• **Aim of the task**:
Which rows below contain the string "wire"? Pull out each of those rows in full, treating uppercase and lowercase as different.

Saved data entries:
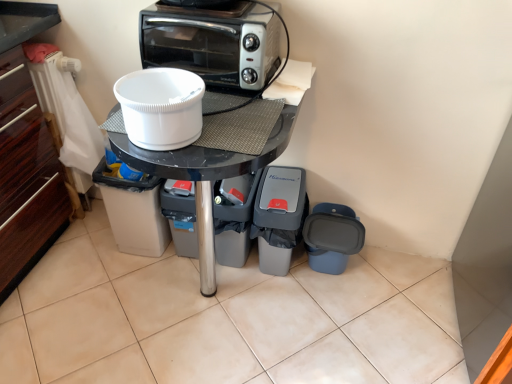
I want to click on free space above blue plastic trash can at lower right, the fifth appliance when ordered from left to right (from a real-world perspective), so click(335, 231).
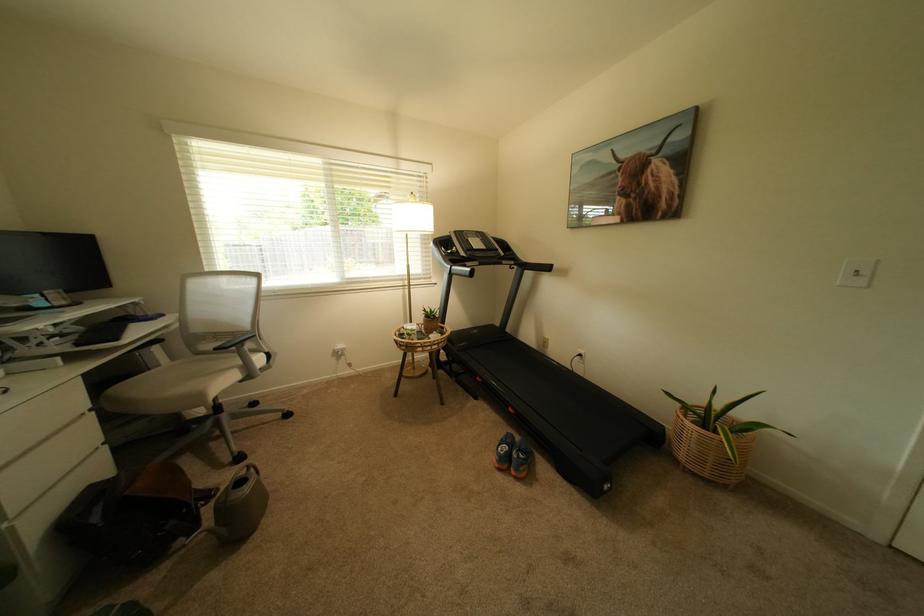
You are a GUI agent. You are given a task and a screenshot of the screen. Output one action in this format:
    pyautogui.click(x=<x>, y=<y>)
    Task: Click on the white drawer handle
    This screenshot has height=616, width=924.
    Given the screenshot: What is the action you would take?
    pyautogui.click(x=70, y=422)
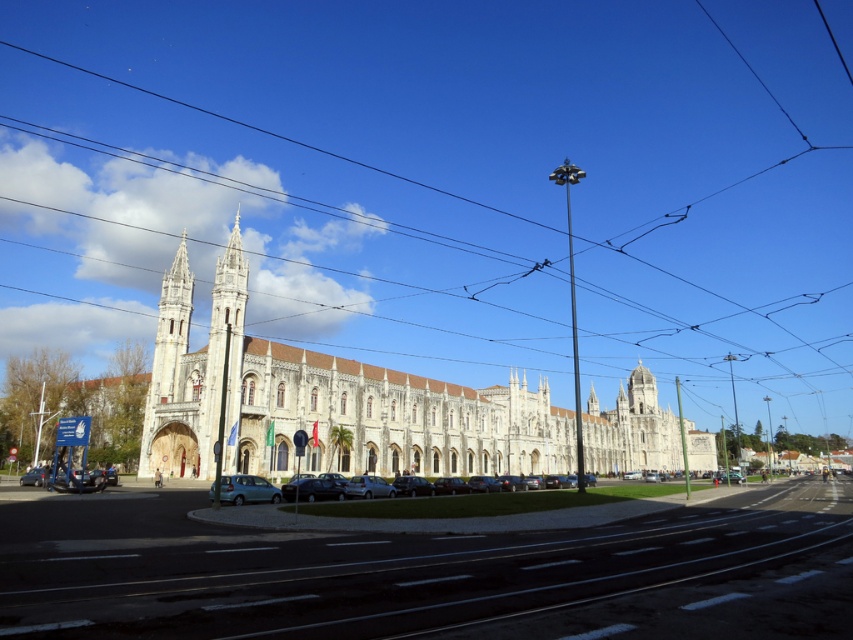
Question: Which of the following is the closest to the observer?

Choices:
 (A) (219, 388)
 (B) (270, 493)
 (C) (515, 209)
 (D) (175, 285)

Answer: (B)

Question: Which of the following is the farthest from the observer?

Choices:
 (A) black wire at upper center
 (B) white stone church at center
 (C) teal matte car at lower left

Answer: (A)

Question: From the image, what is the correct spatial relationship of white stone church at center in relation to white stone tower at center-left?

Choices:
 (A) left
 (B) right

Answer: (B)

Question: Can you confirm if white stone church at center is bigger than teal matte car at lower left?

Choices:
 (A) no
 (B) yes

Answer: (B)

Question: In this image, where is black wire at upper center located relative to white stone church at center?

Choices:
 (A) below
 (B) above

Answer: (B)

Question: Among these points, which one is farthest from the camera?

Choices:
 (A) (451, 212)
 (B) (229, 467)
 (C) (216, 323)

Answer: (A)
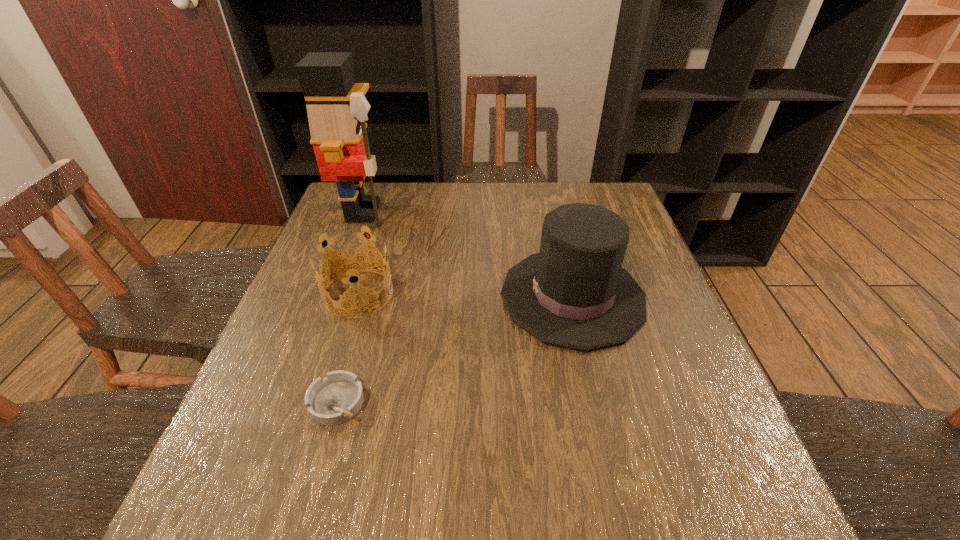
The width and height of the screenshot is (960, 540). Find the location of `free location that satisfies the following two spatial constraints: 1. in front of the farthest object holding the staff; 2. on the left side of the ashtray`. free location that satisfies the following two spatial constraints: 1. in front of the farthest object holding the staff; 2. on the left side of the ashtray is located at coordinates (294, 402).

The image size is (960, 540). I want to click on vacant region that satisfies the following two spatial constraints: 1. in front of the nearest object holding the staff; 2. on the right side of the tallest object, so click(x=294, y=402).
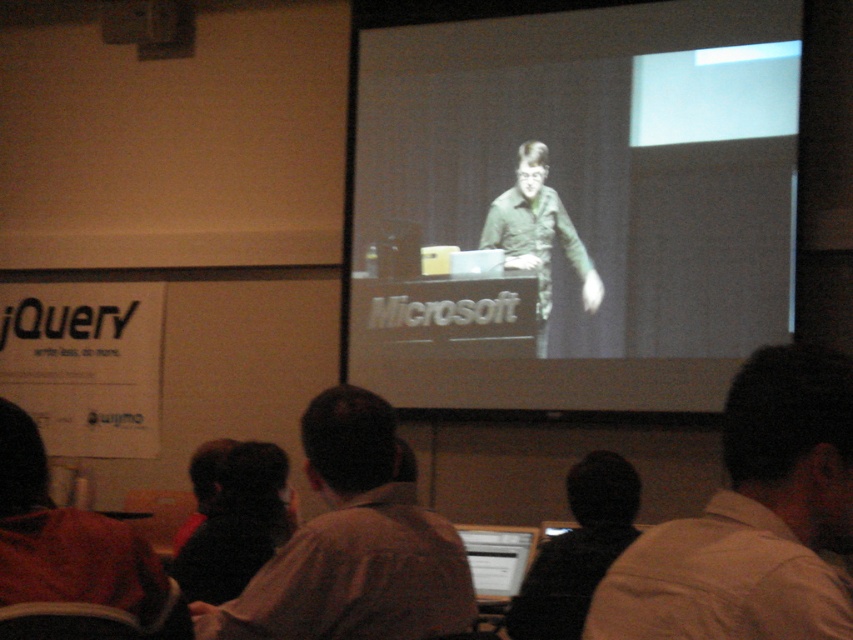
Question: Which of the following is the farthest from the observer?

Choices:
 (A) dark brown leather jacket at lower left
 (B) white matte projection screen at upper center
 (C) black fuzzy hat at lower center
 (D) green matte shirt at center

Answer: (D)

Question: Can you confirm if light brown shirt at lower right is positioned below matte plastic laptop at lower center?

Choices:
 (A) no
 (B) yes

Answer: (A)

Question: Which object is closer to the camera taking this photo?

Choices:
 (A) dark brown leather jacket at lower left
 (B) matte plastic laptop at lower center

Answer: (A)

Question: Estimate the real-world distances between objects in this image. Which object is farther from the white matte projection screen at upper center?

Choices:
 (A) dark brown leather jacket at lower left
 (B) black fuzzy hat at lower center

Answer: (A)

Question: Is light brown shirt at lower right wider than dark brown leather jacket at lower left?

Choices:
 (A) no
 (B) yes

Answer: (B)

Question: Is light brown shirt at lower right behind matte plastic laptop at lower center?

Choices:
 (A) yes
 (B) no

Answer: (B)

• **Response box**:
 (A) black wire at upper center
Question: In this image, where is black wire at upper center located relative to white stone church at center?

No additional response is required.